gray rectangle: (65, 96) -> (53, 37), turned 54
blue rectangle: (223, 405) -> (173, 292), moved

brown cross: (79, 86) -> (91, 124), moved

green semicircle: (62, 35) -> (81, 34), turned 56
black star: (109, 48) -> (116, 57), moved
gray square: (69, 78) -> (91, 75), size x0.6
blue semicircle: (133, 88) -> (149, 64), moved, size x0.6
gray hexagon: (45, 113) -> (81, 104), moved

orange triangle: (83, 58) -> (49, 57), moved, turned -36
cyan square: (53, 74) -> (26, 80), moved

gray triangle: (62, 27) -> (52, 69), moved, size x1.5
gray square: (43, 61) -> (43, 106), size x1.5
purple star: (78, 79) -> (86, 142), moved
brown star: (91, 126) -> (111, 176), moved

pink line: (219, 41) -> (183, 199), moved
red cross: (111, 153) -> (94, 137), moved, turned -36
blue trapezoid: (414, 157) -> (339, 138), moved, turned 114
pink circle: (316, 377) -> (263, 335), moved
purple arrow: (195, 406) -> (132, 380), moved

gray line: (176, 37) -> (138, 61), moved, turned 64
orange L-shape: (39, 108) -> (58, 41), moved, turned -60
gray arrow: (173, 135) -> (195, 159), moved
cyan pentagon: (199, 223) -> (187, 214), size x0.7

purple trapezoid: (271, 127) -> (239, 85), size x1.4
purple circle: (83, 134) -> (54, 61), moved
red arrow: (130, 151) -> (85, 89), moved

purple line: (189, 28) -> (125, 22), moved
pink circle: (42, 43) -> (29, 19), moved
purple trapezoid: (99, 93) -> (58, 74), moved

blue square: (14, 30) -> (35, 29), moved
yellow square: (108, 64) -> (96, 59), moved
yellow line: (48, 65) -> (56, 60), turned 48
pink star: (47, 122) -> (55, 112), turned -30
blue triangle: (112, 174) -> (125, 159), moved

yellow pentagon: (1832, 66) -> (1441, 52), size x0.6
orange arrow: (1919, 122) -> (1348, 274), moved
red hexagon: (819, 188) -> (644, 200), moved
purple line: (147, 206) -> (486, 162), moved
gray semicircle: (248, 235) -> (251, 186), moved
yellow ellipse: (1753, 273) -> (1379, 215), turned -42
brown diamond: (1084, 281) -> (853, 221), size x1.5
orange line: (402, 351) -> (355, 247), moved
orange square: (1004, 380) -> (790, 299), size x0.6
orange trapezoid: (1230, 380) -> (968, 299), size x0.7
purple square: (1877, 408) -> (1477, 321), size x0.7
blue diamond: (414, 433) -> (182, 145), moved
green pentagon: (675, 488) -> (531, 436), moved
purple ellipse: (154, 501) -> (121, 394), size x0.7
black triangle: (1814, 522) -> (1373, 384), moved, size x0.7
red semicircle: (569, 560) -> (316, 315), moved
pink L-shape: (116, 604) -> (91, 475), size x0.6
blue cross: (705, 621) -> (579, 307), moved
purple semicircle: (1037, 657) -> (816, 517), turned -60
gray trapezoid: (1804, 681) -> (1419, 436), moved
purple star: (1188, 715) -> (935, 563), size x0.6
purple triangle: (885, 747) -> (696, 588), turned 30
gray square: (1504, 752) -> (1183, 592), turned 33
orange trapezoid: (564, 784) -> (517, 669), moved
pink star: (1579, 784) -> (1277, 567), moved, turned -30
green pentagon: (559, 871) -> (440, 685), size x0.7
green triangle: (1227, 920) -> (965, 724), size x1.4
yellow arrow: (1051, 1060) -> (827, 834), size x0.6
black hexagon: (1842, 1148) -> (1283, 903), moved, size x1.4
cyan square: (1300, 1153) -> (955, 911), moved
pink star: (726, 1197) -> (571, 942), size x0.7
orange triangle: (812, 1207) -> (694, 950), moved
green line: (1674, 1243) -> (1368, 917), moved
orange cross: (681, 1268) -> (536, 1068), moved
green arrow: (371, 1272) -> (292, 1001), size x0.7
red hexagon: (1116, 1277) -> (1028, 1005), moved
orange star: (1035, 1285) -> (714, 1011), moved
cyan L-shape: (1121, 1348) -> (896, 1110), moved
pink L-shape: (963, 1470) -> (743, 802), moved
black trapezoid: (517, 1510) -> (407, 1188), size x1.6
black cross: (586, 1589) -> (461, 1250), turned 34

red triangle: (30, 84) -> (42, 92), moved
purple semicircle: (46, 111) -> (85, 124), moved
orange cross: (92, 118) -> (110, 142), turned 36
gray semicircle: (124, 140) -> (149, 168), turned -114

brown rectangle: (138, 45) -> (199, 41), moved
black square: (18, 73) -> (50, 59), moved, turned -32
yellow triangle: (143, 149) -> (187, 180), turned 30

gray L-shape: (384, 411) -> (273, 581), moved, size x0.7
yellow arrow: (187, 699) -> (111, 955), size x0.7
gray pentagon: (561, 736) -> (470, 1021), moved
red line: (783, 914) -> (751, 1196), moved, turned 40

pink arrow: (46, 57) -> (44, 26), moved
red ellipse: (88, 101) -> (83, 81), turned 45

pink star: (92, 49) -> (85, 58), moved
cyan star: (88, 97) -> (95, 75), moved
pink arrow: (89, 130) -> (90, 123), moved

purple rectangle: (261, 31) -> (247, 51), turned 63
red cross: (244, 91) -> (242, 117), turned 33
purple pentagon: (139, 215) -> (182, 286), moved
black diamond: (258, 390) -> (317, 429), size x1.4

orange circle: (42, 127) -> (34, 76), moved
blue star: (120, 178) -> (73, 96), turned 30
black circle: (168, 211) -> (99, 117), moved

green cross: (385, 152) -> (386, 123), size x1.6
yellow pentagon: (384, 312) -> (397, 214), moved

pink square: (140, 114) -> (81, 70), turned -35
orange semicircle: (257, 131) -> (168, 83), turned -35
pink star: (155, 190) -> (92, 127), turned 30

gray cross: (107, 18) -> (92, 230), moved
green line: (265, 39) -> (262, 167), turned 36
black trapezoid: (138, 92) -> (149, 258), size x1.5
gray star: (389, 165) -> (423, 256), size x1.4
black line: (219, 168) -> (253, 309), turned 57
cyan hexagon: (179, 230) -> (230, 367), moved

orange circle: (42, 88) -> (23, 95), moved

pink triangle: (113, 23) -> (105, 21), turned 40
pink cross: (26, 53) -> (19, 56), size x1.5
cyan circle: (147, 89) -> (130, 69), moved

EXERCISE GOAL: Show every line in the records above that contains the word "ellipse".

PROBLEM SOLUTION:
yellow ellipse: (1753, 273) -> (1379, 215), turned -42
purple ellipse: (154, 501) -> (121, 394), size x0.7
red ellipse: (88, 101) -> (83, 81), turned 45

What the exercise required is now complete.